**EXERCISE**
Take every line containing "dumbbell" out of the records.

**THE DATA**
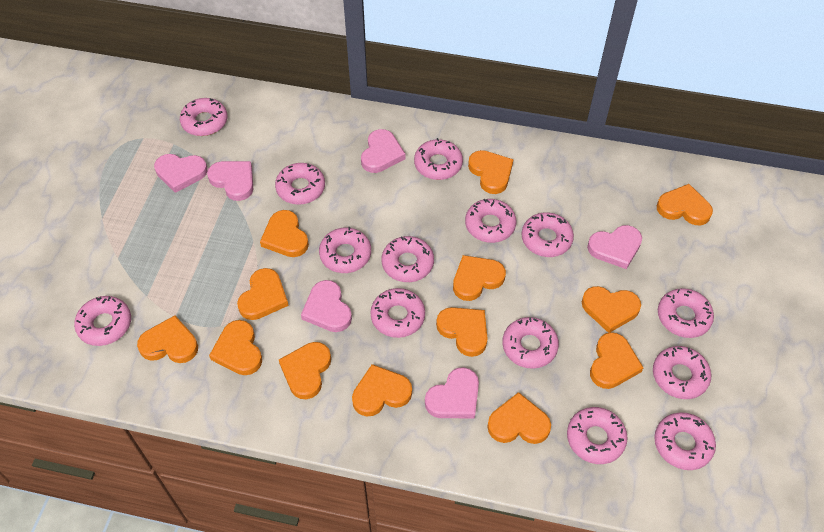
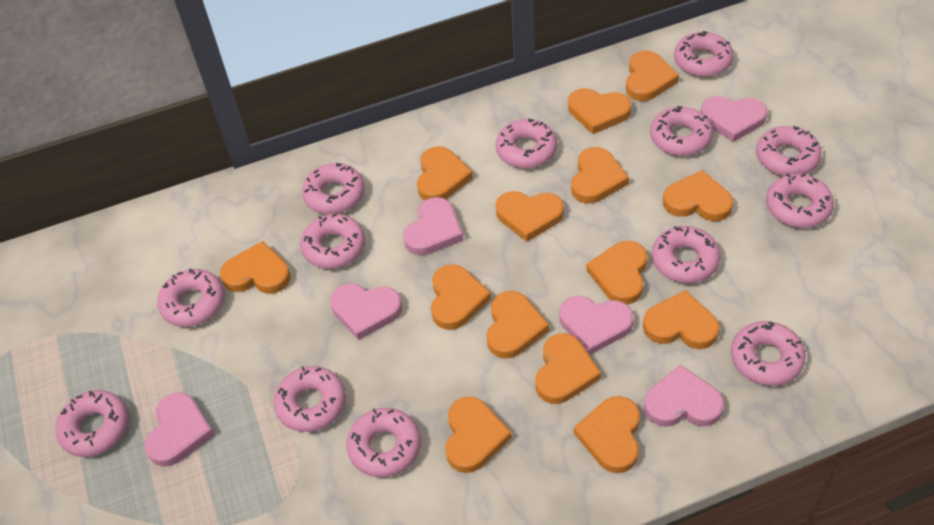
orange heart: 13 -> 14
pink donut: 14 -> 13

---

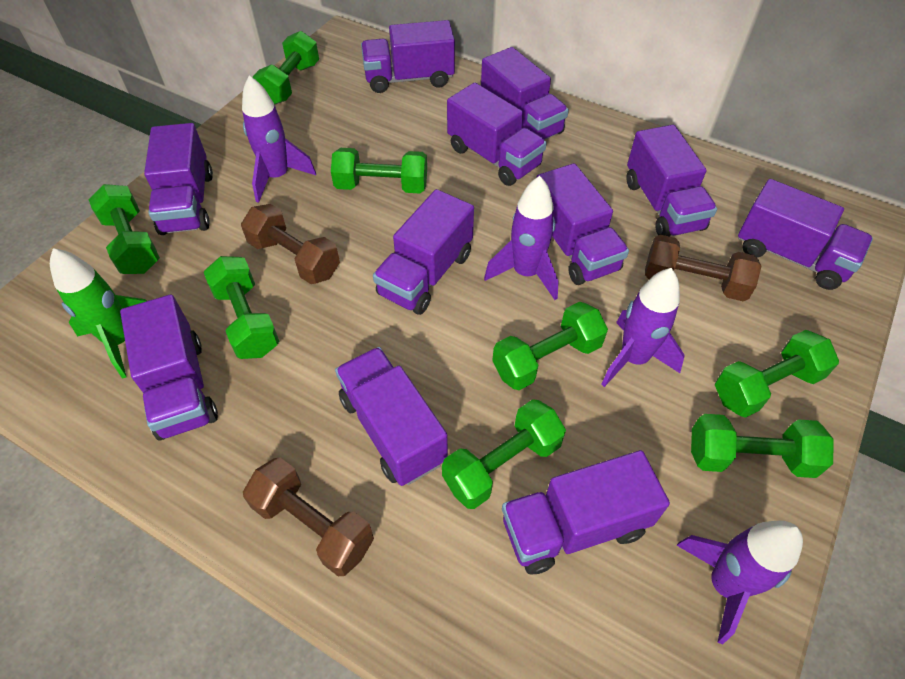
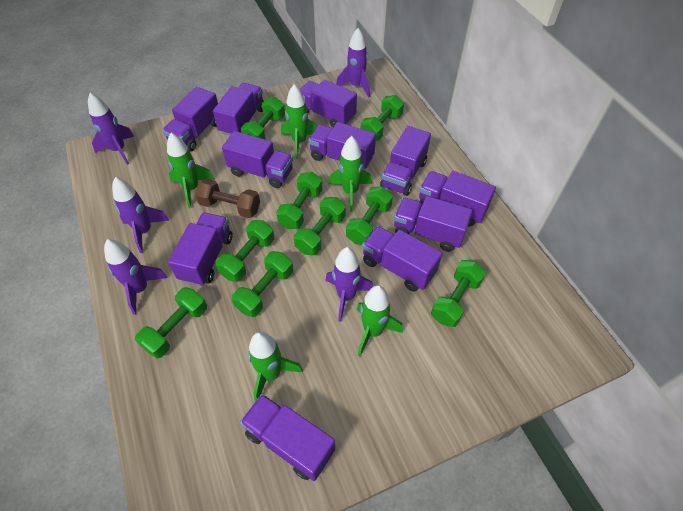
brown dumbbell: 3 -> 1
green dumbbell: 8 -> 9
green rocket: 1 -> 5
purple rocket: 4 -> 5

**EXPECTED ANSWER**
brown dumbbell: 3 -> 1
green dumbbell: 8 -> 9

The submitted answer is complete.